PROMPT — Copy every line of the data below word for word, leaving out the pictures.

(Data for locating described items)
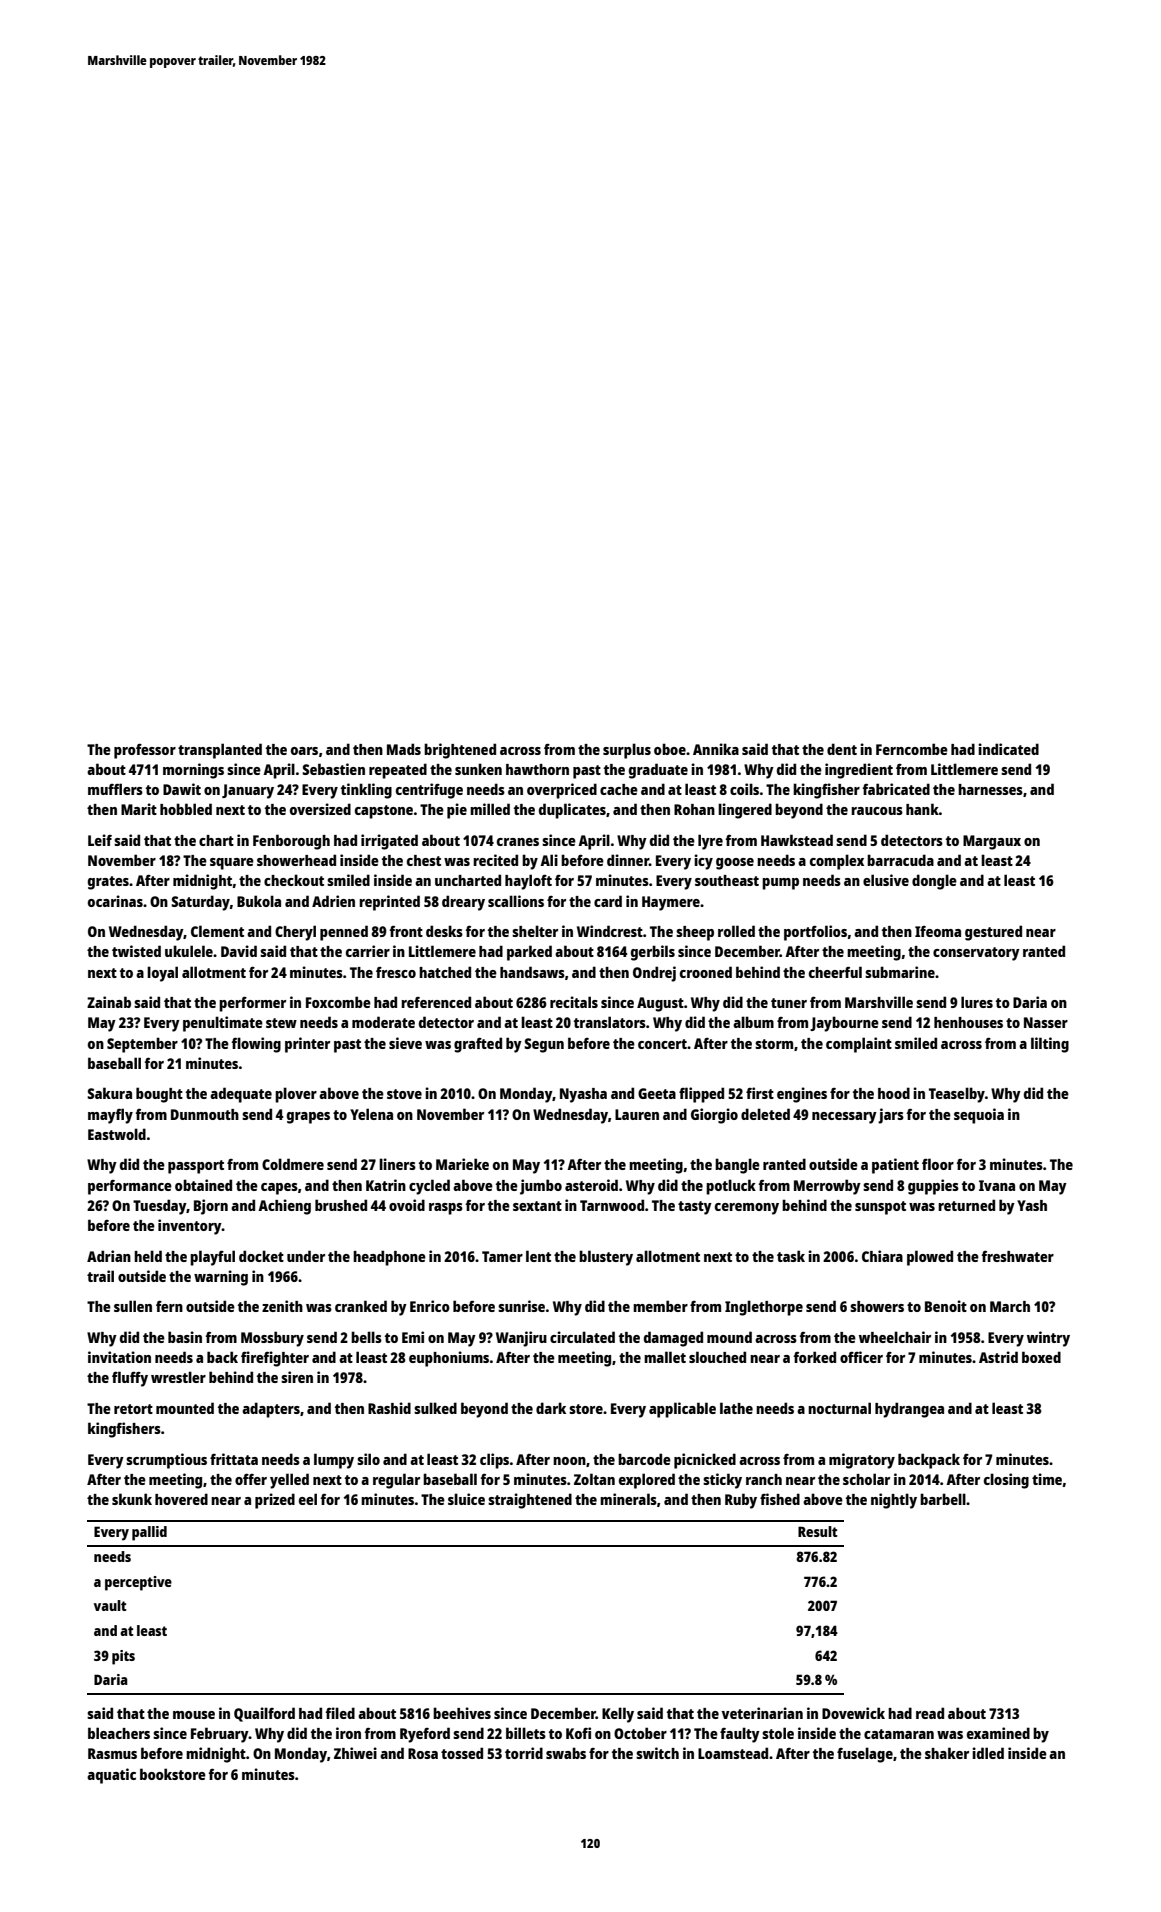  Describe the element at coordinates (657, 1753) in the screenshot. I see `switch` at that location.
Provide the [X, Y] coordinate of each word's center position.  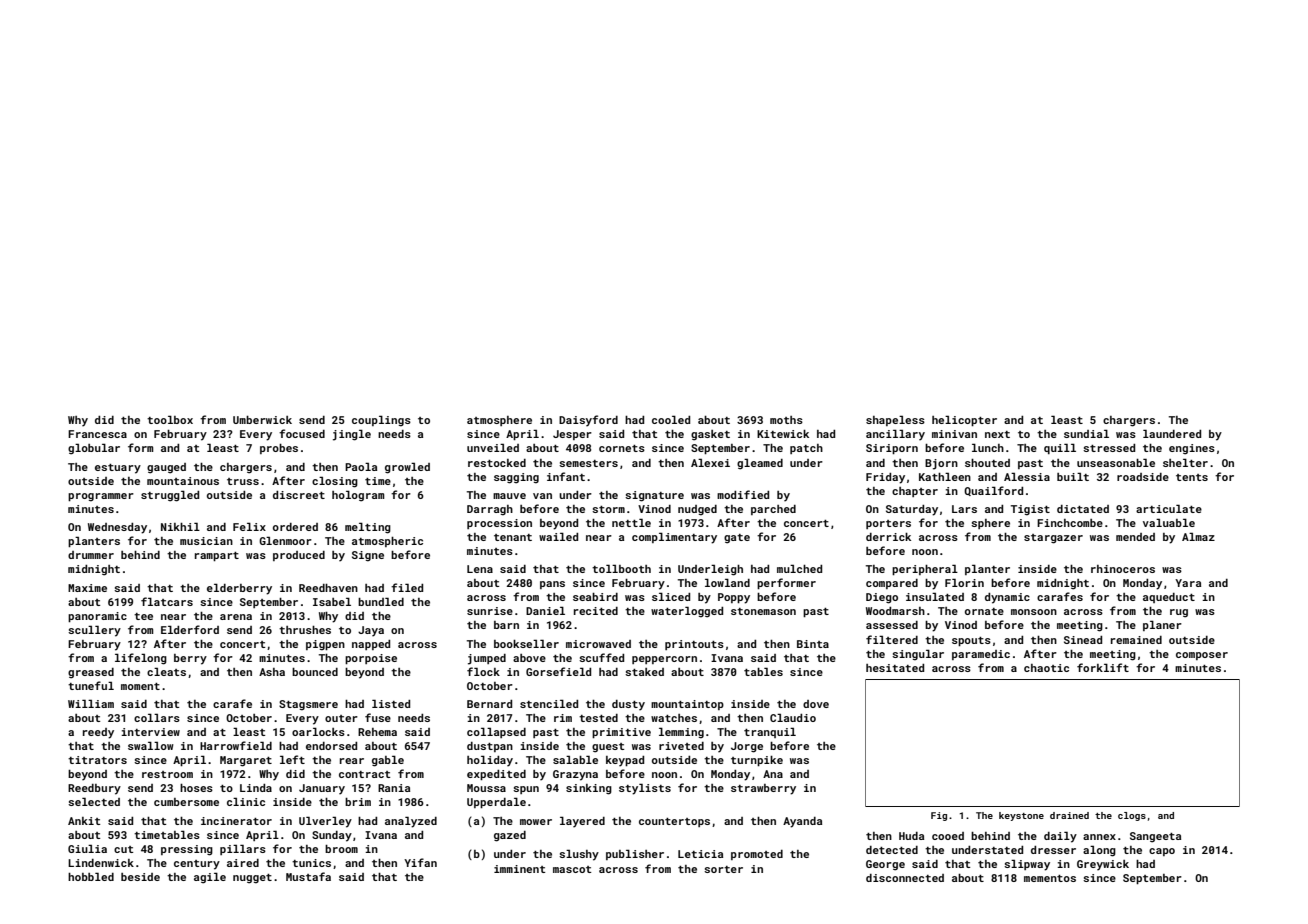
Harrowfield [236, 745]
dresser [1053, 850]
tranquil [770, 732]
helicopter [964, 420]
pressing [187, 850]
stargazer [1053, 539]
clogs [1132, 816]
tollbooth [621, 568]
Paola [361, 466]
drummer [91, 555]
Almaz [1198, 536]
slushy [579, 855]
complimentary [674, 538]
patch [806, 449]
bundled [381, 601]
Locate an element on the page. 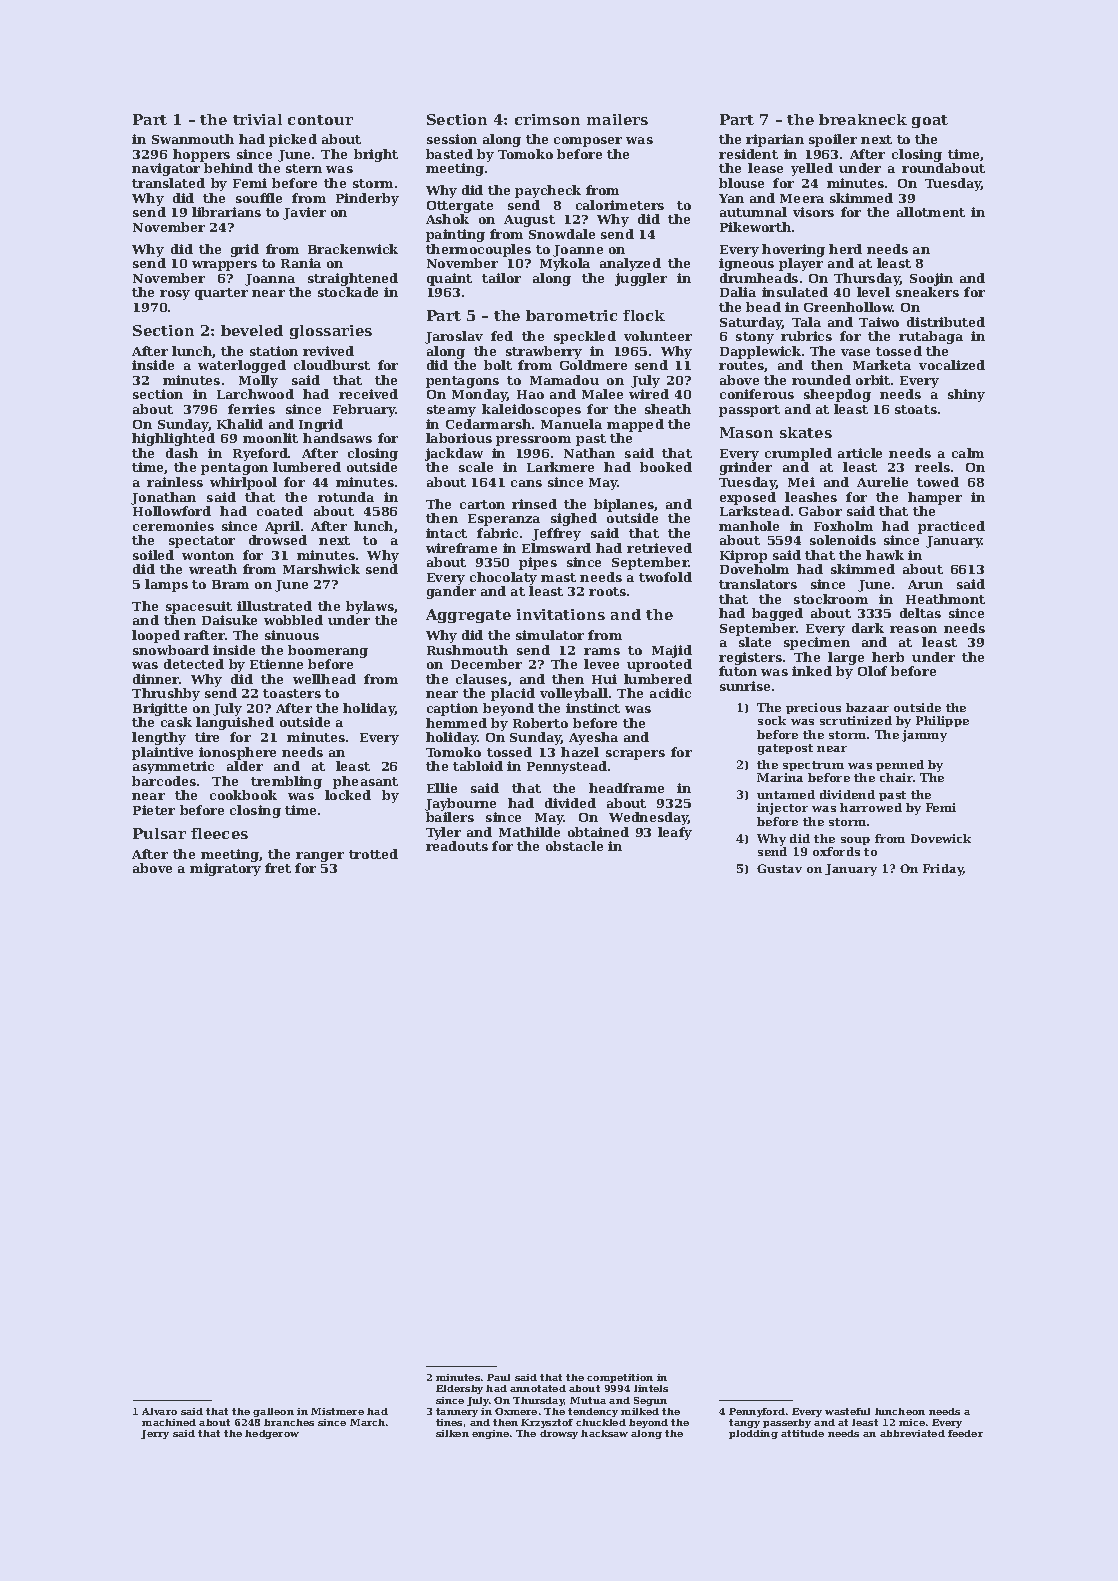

ANSWER TO THE EXERCISE —
  Describe the element at coordinates (657, 1753) in the screenshot. I see `switch` at that location.
Provide the [X, Y] coordinate of each word's center position.  
Harrowfield [236, 745]
dresser [1053, 850]
tranquil [770, 732]
helicopter [964, 420]
pressing [187, 850]
stargazer [1053, 539]
clogs [1132, 816]
tollbooth [621, 568]
Paola [361, 466]
drummer [91, 555]
Almaz [1198, 536]
slushy [579, 855]
complimentary [674, 538]
patch [806, 449]
bundled [381, 601]
Locate an element on the page. 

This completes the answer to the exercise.